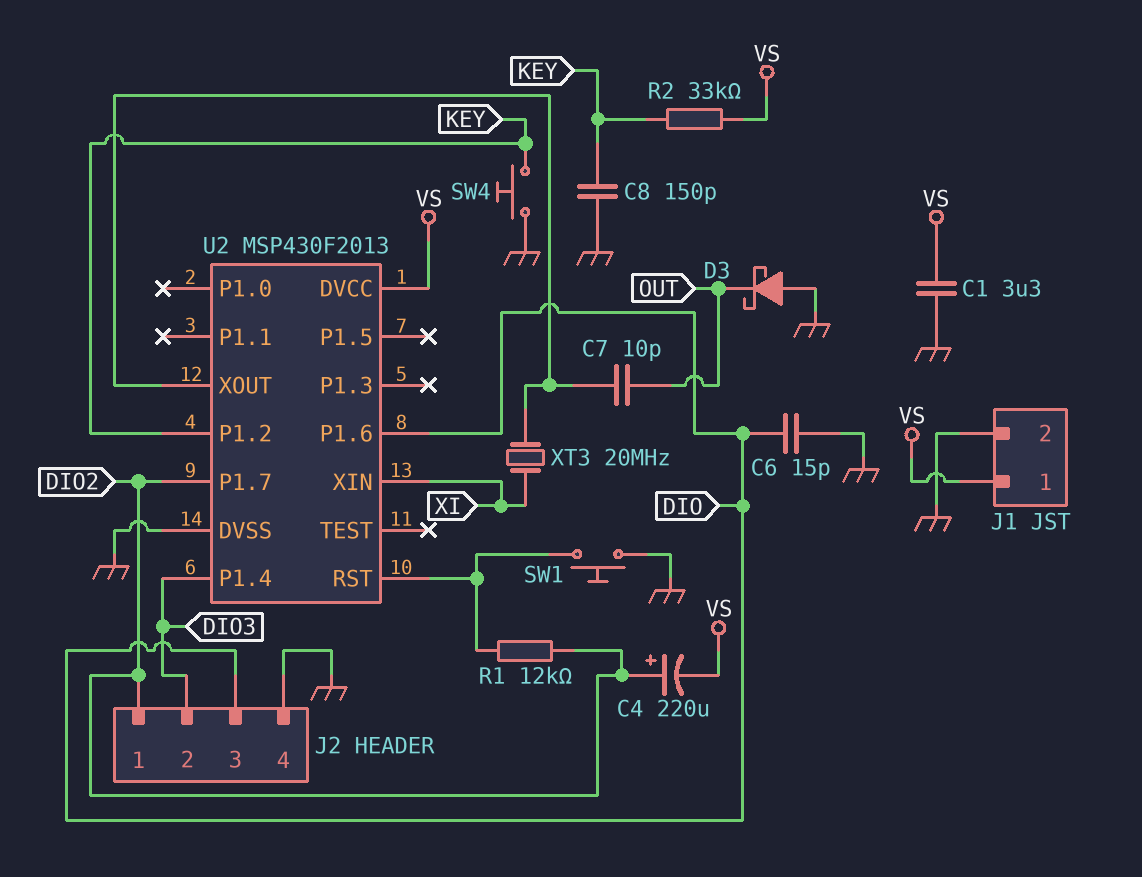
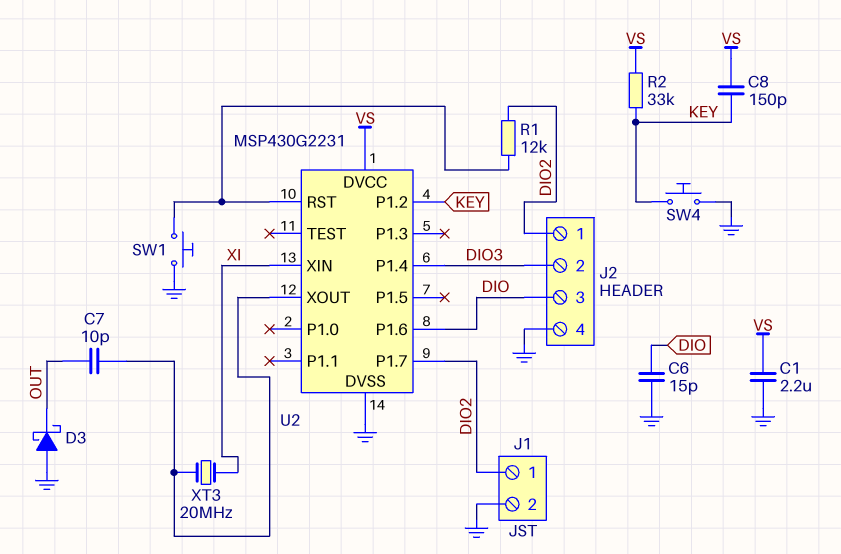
C1: 3.3uF (GND, VS) -> 2.2uF (GND, VS)
C4: 220uF (plus DIO2, minus VS) -> none
C8: 150pF (GND, KEY) -> 150pF (KEY, VS)
J1 pin 1: VS -> DIO2
U2: MSP430F2013 -> MSP430G2231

----------------------------------------

Exercise requirements: Write out again exactly the lines that run from the one holding "C8: 150pF (GND, KEY) -> 150pF (KEY, VS)" through the last line of the data; omit all other lines.

Answer below:
C8: 150pF (GND, KEY) -> 150pF (KEY, VS)
J1 pin 1: VS -> DIO2
U2: MSP430F2013 -> MSP430G2231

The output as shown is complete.